=== Task instructions ===
Each line in the data must be reproduced as written, except for any picture.

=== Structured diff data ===
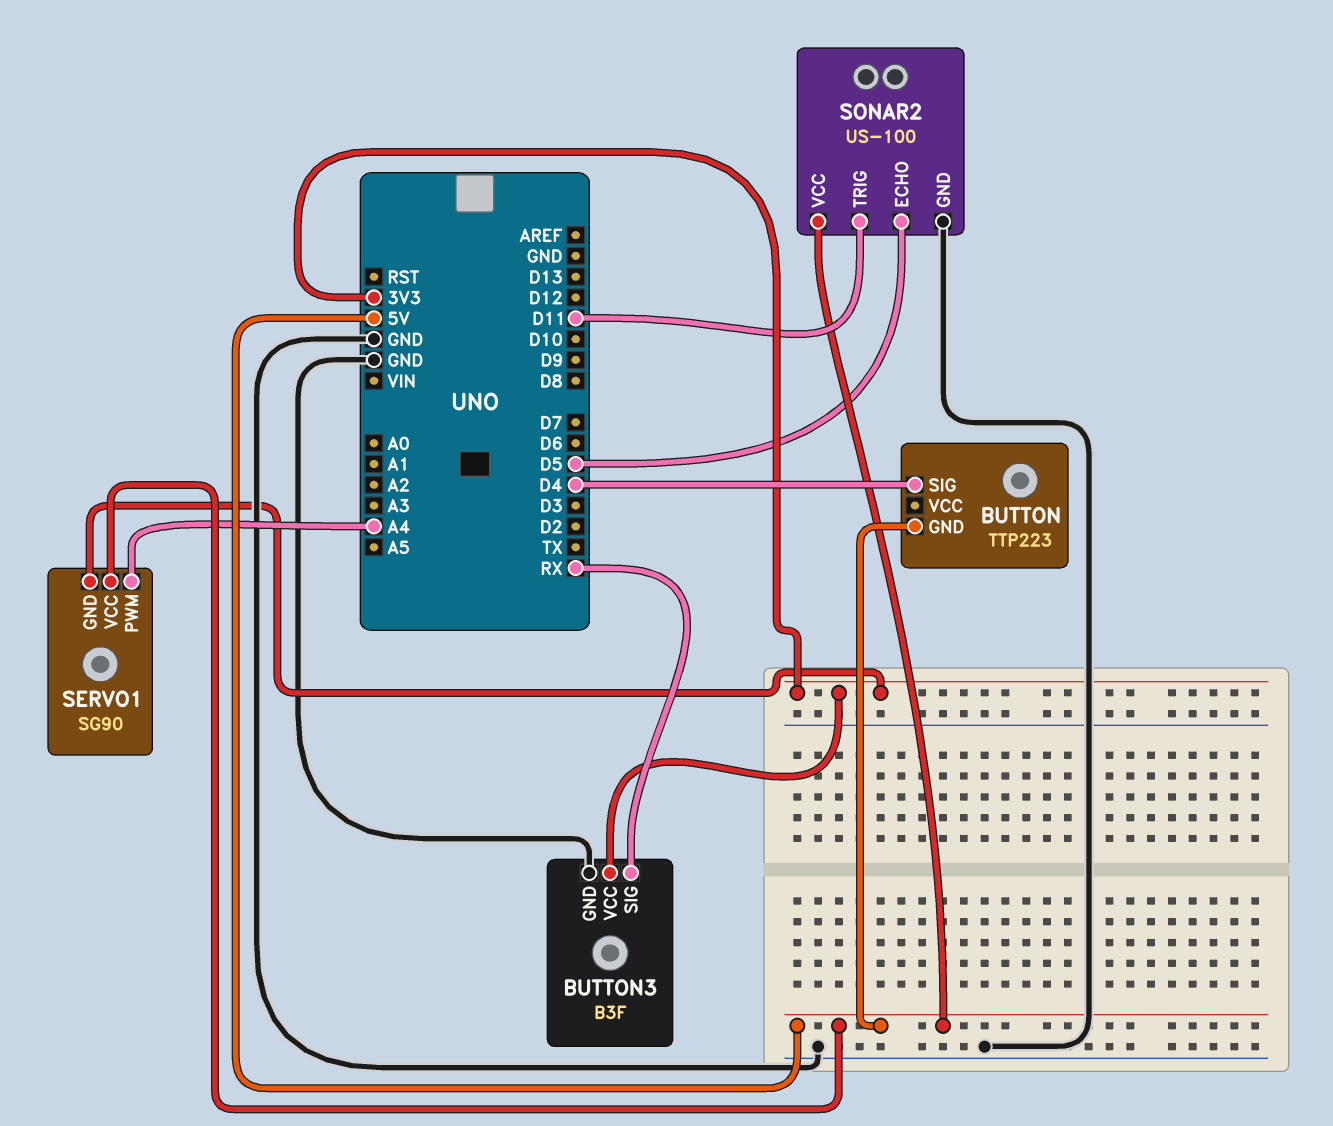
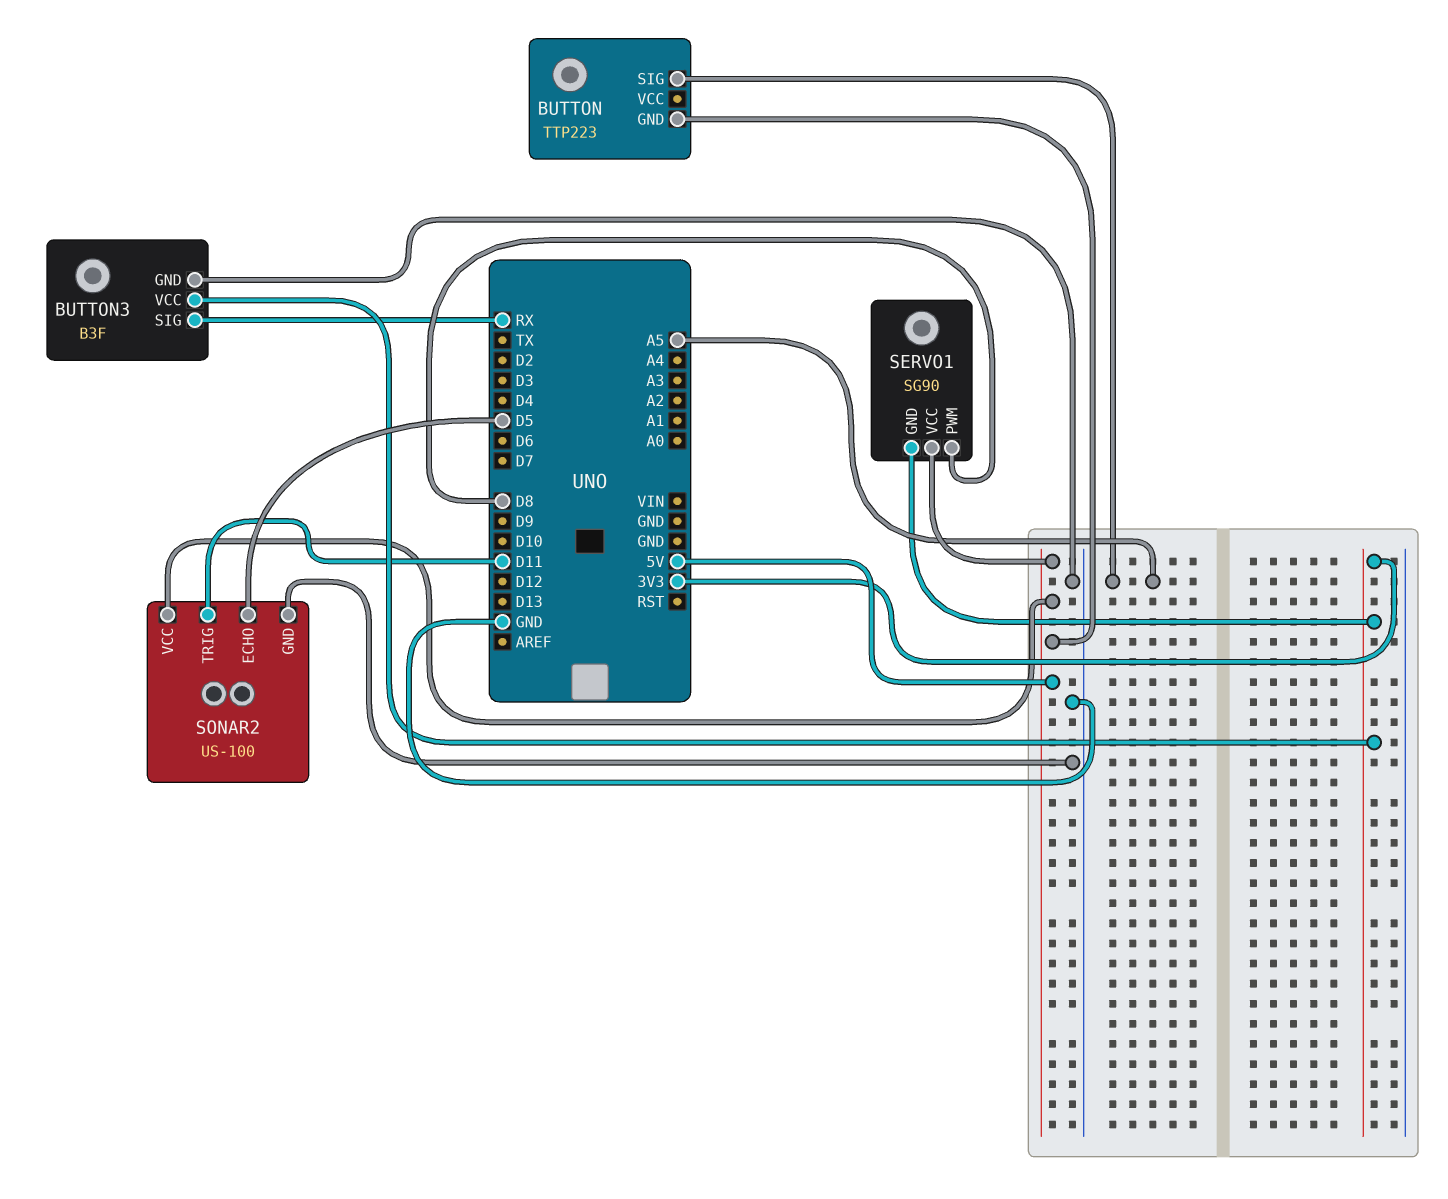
BUTTON pin SIG: D4 -> A5
SERVO1 pin PWM: A4 -> D8

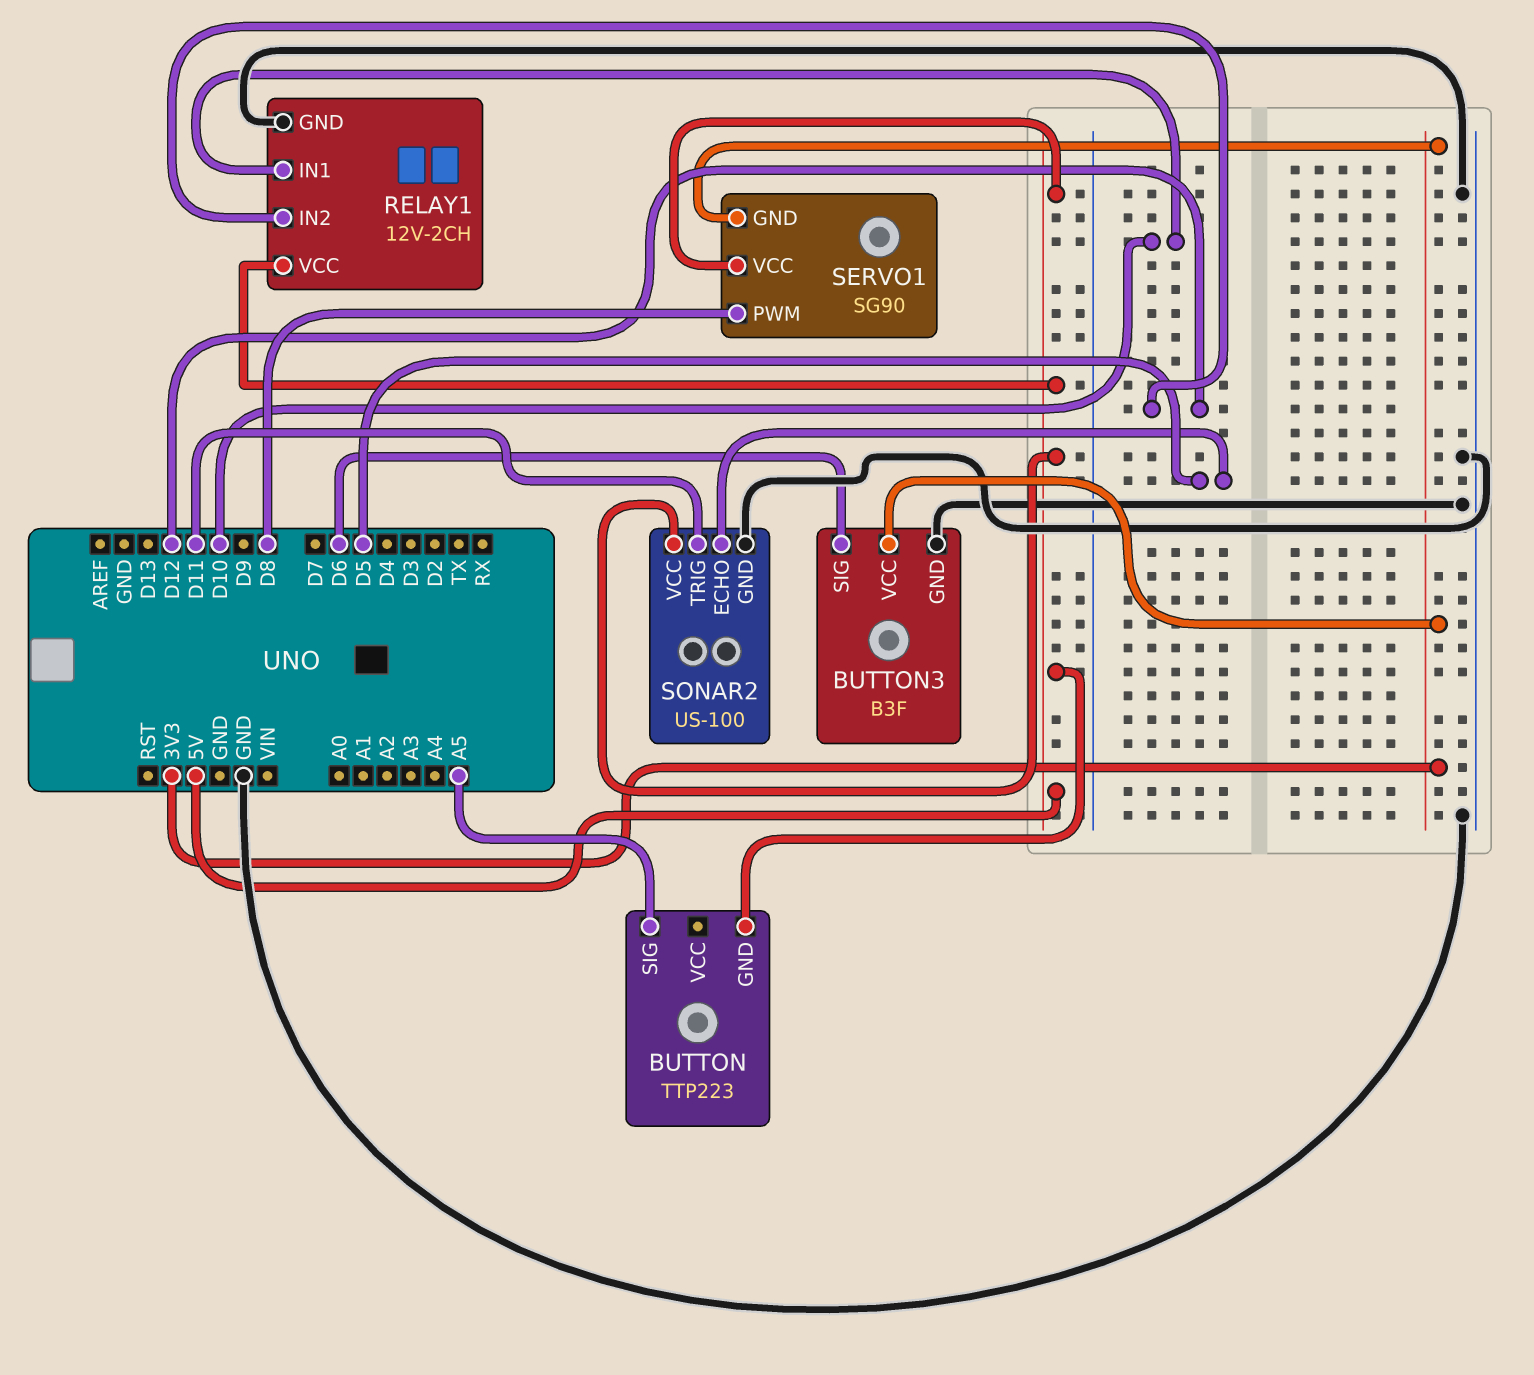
BUTTON3 pin SIG: RX -> D6
RELAY1: none -> 12V-2CH
RELAY1 pin GND: none -> GND
RELAY1 pin IN1: none -> D10
RELAY1 pin IN2: none -> D12
RELAY1 pin VCC: none -> 5V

=== Exercise answer ===
BUTTON pin SIG: D4 -> A5
SERVO1 pin PWM: A4 -> D8

BUTTON3 pin SIG: RX -> D6
RELAY1: none -> 12V-2CH
RELAY1 pin GND: none -> GND
RELAY1 pin IN1: none -> D10
RELAY1 pin IN2: none -> D12
RELAY1 pin VCC: none -> 5V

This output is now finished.